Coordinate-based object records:
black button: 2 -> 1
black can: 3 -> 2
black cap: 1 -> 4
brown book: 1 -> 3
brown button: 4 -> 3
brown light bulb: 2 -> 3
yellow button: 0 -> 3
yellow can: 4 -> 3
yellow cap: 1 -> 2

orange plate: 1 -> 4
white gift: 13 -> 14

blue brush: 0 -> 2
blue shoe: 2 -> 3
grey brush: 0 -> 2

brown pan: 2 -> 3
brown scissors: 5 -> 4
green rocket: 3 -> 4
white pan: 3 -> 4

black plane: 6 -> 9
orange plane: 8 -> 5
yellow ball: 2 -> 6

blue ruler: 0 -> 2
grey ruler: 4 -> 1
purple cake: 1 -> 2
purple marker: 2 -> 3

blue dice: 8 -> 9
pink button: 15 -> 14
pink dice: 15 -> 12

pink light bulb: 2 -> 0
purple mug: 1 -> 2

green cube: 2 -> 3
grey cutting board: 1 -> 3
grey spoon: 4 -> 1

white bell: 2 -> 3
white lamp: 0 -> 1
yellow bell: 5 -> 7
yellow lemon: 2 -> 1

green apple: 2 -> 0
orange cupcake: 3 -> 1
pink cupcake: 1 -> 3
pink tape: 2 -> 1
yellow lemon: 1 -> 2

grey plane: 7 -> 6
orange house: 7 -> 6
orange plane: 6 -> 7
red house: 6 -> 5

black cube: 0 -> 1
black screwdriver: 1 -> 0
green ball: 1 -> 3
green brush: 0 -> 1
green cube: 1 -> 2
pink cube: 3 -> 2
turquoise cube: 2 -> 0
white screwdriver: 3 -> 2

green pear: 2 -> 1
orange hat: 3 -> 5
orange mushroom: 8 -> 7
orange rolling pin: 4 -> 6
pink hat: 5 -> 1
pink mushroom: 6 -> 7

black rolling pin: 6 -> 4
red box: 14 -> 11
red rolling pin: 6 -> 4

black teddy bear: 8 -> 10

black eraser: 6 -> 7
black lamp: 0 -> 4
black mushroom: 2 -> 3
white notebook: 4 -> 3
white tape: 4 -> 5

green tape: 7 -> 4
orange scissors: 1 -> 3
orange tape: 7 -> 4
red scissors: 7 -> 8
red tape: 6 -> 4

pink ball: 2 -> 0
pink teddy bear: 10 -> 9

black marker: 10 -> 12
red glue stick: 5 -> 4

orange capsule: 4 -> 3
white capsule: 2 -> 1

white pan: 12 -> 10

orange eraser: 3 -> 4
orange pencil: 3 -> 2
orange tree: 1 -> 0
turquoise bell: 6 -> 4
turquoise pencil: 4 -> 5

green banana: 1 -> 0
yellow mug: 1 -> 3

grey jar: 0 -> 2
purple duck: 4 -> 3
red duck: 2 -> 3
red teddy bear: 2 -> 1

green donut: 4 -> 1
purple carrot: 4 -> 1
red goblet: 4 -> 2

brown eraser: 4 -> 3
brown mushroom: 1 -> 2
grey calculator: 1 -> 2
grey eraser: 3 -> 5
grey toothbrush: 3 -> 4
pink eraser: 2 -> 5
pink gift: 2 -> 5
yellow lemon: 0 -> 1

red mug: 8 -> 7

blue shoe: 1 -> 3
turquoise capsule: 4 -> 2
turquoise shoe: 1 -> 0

EXERCISE GOAL: Please reproduce the lines from the line with "green ball: 1 -> 3" to the line with "pink mushroom: 6 -> 7", both ends included, exactly as they appear above.

PROBLEM SOLUTION:
green ball: 1 -> 3
green brush: 0 -> 1
green cube: 1 -> 2
pink cube: 3 -> 2
turquoise cube: 2 -> 0
white screwdriver: 3 -> 2

green pear: 2 -> 1
orange hat: 3 -> 5
orange mushroom: 8 -> 7
orange rolling pin: 4 -> 6
pink hat: 5 -> 1
pink mushroom: 6 -> 7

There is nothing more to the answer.